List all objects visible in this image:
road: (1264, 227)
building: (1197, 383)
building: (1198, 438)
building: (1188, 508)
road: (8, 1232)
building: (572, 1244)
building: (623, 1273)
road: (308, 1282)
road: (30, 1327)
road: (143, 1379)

• • • • • • •

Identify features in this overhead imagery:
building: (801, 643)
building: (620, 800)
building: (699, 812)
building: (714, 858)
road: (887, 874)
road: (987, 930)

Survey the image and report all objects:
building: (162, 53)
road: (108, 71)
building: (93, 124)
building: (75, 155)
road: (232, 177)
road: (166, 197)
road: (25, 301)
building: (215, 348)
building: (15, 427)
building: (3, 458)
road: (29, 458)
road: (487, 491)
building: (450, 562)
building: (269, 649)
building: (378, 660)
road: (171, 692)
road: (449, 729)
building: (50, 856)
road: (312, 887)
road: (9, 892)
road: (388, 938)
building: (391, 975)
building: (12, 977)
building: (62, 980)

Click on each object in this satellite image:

• • • • • • •

## Task directions
Proceeding from the line containing "Identify features in" through the line containing "Click on each", transcribe the lines above exactly, both end lines included.

## Task solution
Identify features in this overhead imagery:
building: (801, 643)
building: (620, 800)
building: (699, 812)
building: (714, 858)
road: (887, 874)
road: (987, 930)

Survey the image and report all objects:
building: (162, 53)
road: (108, 71)
building: (93, 124)
building: (75, 155)
road: (232, 177)
road: (166, 197)
road: (25, 301)
building: (215, 348)
building: (15, 427)
building: (3, 458)
road: (29, 458)
road: (487, 491)
building: (450, 562)
building: (269, 649)
building: (378, 660)
road: (171, 692)
road: (449, 729)
building: (50, 856)
road: (312, 887)
road: (9, 892)
road: (388, 938)
building: (391, 975)
building: (12, 977)
building: (62, 980)

Click on each object in this satellite image:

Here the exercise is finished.